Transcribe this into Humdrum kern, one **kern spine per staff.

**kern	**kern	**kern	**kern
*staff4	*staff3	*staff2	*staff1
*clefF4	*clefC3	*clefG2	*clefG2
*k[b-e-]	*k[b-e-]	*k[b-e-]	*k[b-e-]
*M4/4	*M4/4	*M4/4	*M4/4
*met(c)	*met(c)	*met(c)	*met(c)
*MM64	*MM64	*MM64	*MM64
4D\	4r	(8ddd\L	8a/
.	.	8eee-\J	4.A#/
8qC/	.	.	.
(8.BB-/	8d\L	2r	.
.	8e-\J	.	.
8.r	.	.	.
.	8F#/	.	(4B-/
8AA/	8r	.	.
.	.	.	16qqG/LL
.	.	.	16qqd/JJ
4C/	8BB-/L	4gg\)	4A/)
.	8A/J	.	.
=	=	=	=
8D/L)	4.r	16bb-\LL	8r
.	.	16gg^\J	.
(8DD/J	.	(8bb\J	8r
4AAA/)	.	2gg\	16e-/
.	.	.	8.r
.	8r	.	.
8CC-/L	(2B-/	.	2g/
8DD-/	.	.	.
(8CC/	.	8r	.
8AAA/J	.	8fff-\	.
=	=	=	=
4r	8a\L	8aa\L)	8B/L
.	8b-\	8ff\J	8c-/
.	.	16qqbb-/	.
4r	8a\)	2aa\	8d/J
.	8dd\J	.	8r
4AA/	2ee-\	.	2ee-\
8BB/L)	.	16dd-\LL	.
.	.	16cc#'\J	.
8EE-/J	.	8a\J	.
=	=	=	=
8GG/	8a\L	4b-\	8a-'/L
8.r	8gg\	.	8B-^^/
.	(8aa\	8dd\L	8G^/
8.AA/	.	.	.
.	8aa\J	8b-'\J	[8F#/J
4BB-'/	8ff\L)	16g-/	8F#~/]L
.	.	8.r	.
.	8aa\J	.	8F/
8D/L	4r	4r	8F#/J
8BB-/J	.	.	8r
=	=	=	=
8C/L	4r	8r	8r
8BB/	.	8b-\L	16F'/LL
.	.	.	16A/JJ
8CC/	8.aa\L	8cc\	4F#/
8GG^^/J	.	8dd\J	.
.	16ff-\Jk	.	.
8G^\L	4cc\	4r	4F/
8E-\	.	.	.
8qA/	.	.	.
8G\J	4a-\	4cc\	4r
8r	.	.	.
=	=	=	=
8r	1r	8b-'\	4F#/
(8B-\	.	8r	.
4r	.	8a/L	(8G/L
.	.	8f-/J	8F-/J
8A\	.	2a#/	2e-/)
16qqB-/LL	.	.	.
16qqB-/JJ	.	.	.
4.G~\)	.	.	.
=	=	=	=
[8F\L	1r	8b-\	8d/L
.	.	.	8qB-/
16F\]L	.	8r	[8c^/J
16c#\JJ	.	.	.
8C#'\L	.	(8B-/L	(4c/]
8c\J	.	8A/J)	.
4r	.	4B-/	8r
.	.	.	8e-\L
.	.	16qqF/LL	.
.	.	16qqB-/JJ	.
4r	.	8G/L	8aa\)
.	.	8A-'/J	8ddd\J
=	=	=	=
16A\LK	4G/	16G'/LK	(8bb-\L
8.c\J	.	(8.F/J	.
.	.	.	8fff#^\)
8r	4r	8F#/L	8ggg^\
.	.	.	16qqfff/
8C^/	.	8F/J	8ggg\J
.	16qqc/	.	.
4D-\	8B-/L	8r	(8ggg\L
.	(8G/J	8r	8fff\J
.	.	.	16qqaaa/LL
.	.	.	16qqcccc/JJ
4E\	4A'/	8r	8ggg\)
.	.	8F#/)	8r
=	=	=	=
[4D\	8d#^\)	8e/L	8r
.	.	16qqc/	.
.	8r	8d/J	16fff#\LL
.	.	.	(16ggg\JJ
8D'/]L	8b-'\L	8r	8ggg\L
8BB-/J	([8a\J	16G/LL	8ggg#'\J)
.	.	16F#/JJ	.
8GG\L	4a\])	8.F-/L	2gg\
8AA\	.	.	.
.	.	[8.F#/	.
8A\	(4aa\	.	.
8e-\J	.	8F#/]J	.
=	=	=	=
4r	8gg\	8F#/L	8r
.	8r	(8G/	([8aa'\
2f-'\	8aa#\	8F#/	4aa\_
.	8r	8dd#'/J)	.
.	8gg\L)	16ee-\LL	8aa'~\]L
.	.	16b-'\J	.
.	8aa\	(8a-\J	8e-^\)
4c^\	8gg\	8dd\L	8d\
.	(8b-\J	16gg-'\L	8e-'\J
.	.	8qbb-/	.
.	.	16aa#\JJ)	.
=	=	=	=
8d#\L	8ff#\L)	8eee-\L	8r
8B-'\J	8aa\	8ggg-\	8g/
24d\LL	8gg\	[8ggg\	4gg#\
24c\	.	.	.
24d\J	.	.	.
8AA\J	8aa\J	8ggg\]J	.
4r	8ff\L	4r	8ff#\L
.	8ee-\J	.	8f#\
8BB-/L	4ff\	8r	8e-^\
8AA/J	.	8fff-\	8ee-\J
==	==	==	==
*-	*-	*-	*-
::::::
Prompt
Count the lines in the items above that contain the string "kern", and give only the number.

Correct answer
2